→ Input:
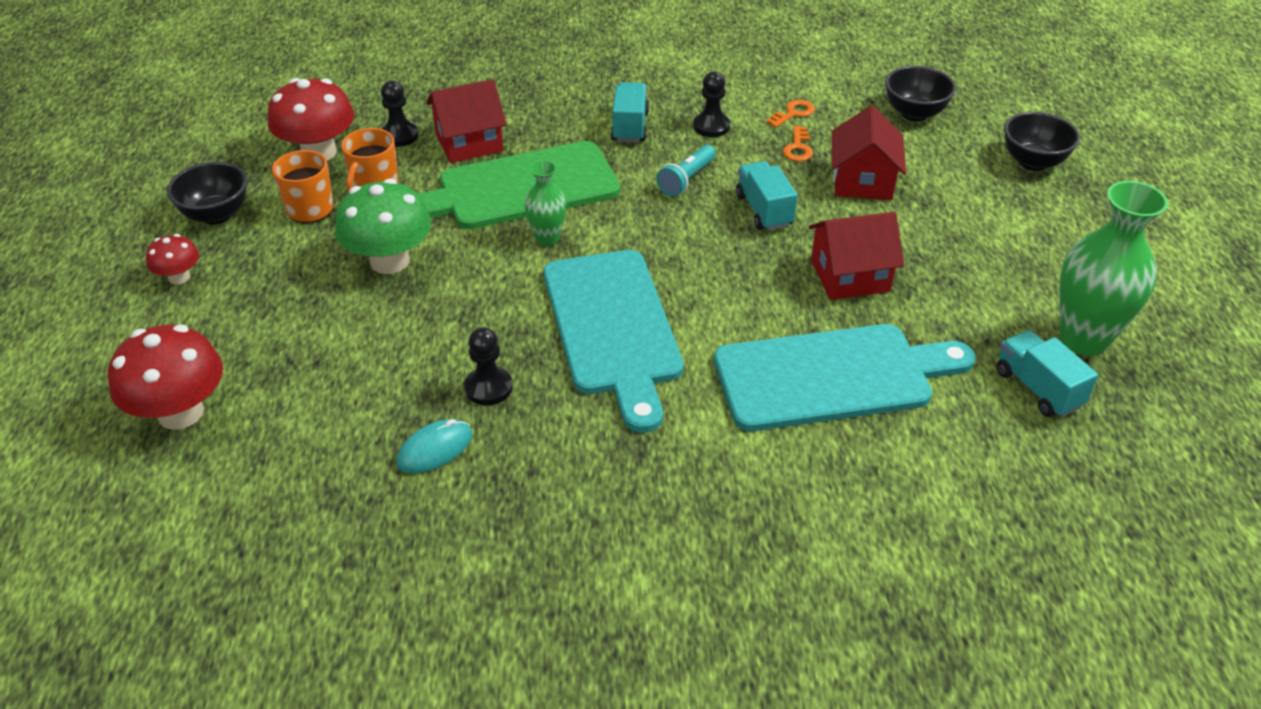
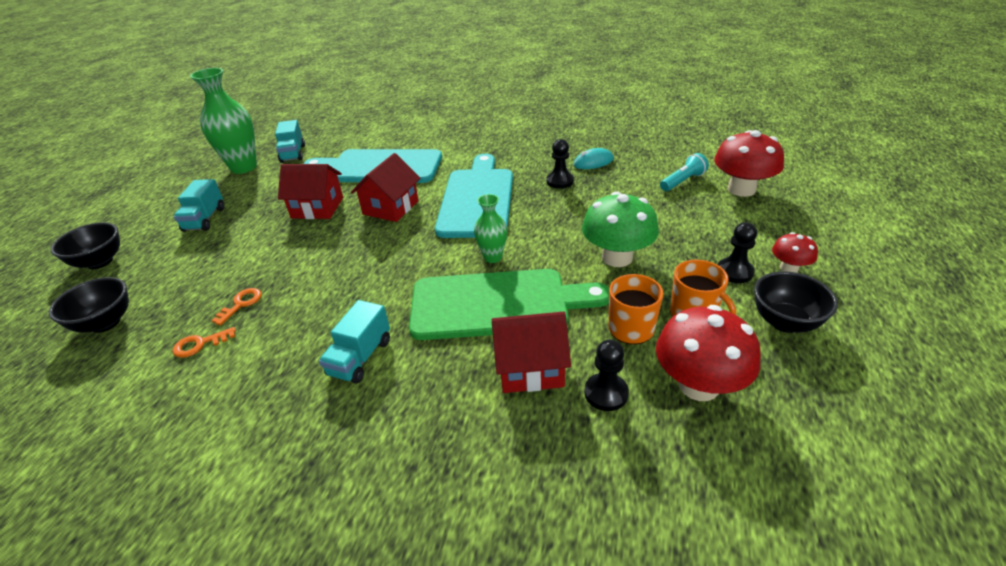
camera: 160 degrees left, 5 degrees down
(686, 180) = (356, 289): turquoise flashlight -> turquoise flashlight (683, 181)
(711, 126) = (286, 342): black pawn -> black pawn (734, 272)
(764, 210) = (324, 255): turquoise truck -> turquoise truck (205, 219)
(863, 181) = (231, 266): red house -> red house (391, 207)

→ What needs to be done:
Taking the line with "(764, 210) = (324, 255): turquoise" as the first, copy every line through the end of the entries above exactly, with no others.

→ Response below:
(764, 210) = (324, 255): turquoise truck -> turquoise truck (205, 219)
(863, 181) = (231, 266): red house -> red house (391, 207)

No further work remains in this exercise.